[WHAT IS BEING ASKED]:
Copy out everything from the line containing "racetrack [91, 760]" down to the line containing "center [538, 340].", swapping "salted" for "smoked" and leaving all else untouched.
-------- SOURCE RECORDS --------
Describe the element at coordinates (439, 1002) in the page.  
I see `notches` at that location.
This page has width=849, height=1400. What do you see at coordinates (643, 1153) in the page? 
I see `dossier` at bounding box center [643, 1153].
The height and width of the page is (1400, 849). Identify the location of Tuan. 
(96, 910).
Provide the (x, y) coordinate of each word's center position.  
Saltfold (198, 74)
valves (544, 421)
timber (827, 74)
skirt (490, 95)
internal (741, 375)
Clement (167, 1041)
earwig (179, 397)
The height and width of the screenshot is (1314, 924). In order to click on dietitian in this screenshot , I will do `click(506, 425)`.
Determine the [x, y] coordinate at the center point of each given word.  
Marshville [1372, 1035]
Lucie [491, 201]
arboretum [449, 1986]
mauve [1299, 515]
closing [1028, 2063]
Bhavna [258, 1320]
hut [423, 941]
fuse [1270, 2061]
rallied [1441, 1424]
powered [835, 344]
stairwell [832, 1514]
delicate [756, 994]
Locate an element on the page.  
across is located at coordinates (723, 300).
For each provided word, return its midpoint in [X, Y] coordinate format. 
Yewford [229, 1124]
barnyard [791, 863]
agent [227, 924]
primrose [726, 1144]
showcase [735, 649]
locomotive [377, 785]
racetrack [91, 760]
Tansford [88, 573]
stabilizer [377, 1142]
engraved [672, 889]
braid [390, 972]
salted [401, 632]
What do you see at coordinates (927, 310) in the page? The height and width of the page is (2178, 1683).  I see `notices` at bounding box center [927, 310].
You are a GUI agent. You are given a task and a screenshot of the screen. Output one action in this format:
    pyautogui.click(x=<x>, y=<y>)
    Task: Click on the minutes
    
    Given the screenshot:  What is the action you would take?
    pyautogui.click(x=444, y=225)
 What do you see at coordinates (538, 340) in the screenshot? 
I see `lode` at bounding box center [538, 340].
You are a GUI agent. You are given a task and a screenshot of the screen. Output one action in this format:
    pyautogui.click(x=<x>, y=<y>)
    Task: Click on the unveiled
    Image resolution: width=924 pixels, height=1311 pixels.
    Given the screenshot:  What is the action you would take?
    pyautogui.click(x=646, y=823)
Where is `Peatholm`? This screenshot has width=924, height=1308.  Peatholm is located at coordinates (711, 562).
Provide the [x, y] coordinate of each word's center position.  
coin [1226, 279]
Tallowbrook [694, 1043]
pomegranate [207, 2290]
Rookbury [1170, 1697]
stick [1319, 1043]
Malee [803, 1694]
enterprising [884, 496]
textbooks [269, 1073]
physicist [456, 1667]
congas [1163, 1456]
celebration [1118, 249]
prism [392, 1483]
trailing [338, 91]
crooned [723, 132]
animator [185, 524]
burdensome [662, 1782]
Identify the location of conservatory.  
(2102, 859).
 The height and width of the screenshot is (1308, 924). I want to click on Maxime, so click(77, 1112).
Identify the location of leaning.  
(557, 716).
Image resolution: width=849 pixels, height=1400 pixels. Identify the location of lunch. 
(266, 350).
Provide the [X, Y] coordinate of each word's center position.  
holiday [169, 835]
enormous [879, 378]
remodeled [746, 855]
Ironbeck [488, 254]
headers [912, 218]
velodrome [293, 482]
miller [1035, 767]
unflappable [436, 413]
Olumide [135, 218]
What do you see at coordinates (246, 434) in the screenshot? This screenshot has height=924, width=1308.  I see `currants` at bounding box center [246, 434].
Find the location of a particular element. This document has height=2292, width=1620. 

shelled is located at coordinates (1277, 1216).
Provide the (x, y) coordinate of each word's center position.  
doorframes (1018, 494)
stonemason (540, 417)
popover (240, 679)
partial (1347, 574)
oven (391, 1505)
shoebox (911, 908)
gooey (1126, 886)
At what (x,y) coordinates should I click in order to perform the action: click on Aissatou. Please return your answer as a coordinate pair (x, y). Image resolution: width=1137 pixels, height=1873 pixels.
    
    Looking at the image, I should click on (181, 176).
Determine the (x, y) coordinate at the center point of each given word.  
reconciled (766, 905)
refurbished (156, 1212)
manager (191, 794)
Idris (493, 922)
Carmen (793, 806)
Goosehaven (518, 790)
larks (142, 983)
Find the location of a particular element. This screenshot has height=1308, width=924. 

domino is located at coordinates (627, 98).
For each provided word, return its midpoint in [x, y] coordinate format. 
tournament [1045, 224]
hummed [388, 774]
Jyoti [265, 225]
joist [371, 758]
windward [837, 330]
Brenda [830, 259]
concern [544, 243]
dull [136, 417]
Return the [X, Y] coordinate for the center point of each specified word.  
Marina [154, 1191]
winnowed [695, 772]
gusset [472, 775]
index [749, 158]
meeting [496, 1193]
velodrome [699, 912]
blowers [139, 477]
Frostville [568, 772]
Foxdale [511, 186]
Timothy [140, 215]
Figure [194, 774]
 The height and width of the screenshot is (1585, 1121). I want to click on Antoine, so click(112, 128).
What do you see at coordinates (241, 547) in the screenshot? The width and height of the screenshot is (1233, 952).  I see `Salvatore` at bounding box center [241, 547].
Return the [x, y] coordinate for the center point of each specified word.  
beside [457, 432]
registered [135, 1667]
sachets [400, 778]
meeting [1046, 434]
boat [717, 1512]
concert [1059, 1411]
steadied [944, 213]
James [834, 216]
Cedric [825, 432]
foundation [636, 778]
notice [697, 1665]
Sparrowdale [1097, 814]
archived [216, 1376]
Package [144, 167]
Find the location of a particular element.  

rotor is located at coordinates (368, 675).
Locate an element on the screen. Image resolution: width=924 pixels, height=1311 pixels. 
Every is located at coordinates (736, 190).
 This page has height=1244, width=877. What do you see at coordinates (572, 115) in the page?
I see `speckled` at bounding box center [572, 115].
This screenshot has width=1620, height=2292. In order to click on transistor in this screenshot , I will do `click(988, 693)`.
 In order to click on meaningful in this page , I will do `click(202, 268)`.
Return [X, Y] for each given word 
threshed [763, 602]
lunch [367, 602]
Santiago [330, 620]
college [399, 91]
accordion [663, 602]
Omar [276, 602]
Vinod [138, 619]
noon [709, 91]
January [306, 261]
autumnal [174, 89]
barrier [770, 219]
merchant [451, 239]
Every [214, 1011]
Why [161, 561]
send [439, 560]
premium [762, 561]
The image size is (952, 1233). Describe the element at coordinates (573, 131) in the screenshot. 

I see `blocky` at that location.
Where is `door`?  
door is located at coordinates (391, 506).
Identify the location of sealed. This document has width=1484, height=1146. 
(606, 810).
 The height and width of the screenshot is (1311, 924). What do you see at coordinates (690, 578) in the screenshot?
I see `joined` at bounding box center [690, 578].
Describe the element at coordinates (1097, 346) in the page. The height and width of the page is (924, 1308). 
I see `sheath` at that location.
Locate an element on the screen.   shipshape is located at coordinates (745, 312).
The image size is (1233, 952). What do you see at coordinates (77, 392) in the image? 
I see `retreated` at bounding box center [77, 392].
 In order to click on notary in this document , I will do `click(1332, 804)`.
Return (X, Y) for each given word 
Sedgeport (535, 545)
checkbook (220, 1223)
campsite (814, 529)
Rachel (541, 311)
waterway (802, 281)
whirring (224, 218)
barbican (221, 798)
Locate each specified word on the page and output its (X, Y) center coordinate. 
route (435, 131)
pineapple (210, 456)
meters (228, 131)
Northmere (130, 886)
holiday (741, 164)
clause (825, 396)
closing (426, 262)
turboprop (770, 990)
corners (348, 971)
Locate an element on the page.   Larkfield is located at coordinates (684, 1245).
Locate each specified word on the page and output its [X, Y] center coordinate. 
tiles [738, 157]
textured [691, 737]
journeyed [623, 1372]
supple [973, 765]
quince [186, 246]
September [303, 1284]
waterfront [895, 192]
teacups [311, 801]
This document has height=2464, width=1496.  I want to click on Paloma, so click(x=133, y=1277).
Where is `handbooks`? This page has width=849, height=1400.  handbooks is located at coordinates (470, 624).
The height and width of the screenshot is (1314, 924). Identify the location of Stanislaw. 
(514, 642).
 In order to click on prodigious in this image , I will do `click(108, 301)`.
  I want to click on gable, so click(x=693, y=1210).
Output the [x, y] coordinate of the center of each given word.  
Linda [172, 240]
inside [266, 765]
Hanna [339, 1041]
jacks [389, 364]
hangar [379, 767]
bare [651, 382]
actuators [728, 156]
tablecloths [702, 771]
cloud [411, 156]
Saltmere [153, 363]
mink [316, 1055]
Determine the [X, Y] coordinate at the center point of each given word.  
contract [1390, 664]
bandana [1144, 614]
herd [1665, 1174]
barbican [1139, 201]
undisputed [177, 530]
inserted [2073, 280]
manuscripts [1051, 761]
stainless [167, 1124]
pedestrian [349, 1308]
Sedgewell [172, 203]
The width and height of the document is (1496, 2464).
--------
[TASK SOLUTION]:
racetrack [91, 760]
Tansford [88, 573]
stabilizer [377, 1142]
engraved [672, 889]
braid [390, 972]
smoked [401, 632]
What do you see at coordinates (927, 310) in the page? The height and width of the page is (2178, 1683).  I see `notices` at bounding box center [927, 310].
You are a GUI agent. You are given a task and a screenshot of the screen. Output one action in this format:
    pyautogui.click(x=<x>, y=<y>)
    Task: Click on the minutes
    
    Given the screenshot:  What is the action you would take?
    pyautogui.click(x=444, y=225)
 What do you see at coordinates (538, 340) in the screenshot? 
I see `lode` at bounding box center [538, 340].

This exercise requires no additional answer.